Data items:
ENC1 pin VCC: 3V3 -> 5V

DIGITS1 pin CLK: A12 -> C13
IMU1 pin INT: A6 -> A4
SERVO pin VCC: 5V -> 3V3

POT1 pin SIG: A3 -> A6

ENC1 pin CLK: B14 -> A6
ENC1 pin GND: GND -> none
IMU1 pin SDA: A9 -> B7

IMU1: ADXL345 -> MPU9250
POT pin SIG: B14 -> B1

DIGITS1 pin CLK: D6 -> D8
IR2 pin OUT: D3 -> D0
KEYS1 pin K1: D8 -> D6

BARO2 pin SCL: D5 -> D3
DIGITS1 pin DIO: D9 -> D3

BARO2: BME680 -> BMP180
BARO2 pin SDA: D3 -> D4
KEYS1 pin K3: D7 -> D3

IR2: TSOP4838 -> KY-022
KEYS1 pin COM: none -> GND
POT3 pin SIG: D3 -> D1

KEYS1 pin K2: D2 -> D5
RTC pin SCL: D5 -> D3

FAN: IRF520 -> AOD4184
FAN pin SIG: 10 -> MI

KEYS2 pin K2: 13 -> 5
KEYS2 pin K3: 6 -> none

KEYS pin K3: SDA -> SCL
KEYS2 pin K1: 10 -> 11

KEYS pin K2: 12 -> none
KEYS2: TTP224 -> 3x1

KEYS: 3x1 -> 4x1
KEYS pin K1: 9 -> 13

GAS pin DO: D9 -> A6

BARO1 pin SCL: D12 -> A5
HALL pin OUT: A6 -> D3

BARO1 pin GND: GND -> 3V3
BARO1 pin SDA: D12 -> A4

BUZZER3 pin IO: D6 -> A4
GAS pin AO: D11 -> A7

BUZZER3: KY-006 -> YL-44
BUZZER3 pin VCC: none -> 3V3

## [Task objective]
Your response should hold the lines from the first line of the entries above through the line with "KEYS1 pin K3: D7 -> D3", each retyped exactly, and nothing else.

## [Answer section]
ENC1 pin VCC: 3V3 -> 5V

DIGITS1 pin CLK: A12 -> C13
IMU1 pin INT: A6 -> A4
SERVO pin VCC: 5V -> 3V3

POT1 pin SIG: A3 -> A6

ENC1 pin CLK: B14 -> A6
ENC1 pin GND: GND -> none
IMU1 pin SDA: A9 -> B7

IMU1: ADXL345 -> MPU9250
POT pin SIG: B14 -> B1

DIGITS1 pin CLK: D6 -> D8
IR2 pin OUT: D3 -> D0
KEYS1 pin K1: D8 -> D6

BARO2 pin SCL: D5 -> D3
DIGITS1 pin DIO: D9 -> D3

BARO2: BME680 -> BMP180
BARO2 pin SDA: D3 -> D4
KEYS1 pin K3: D7 -> D3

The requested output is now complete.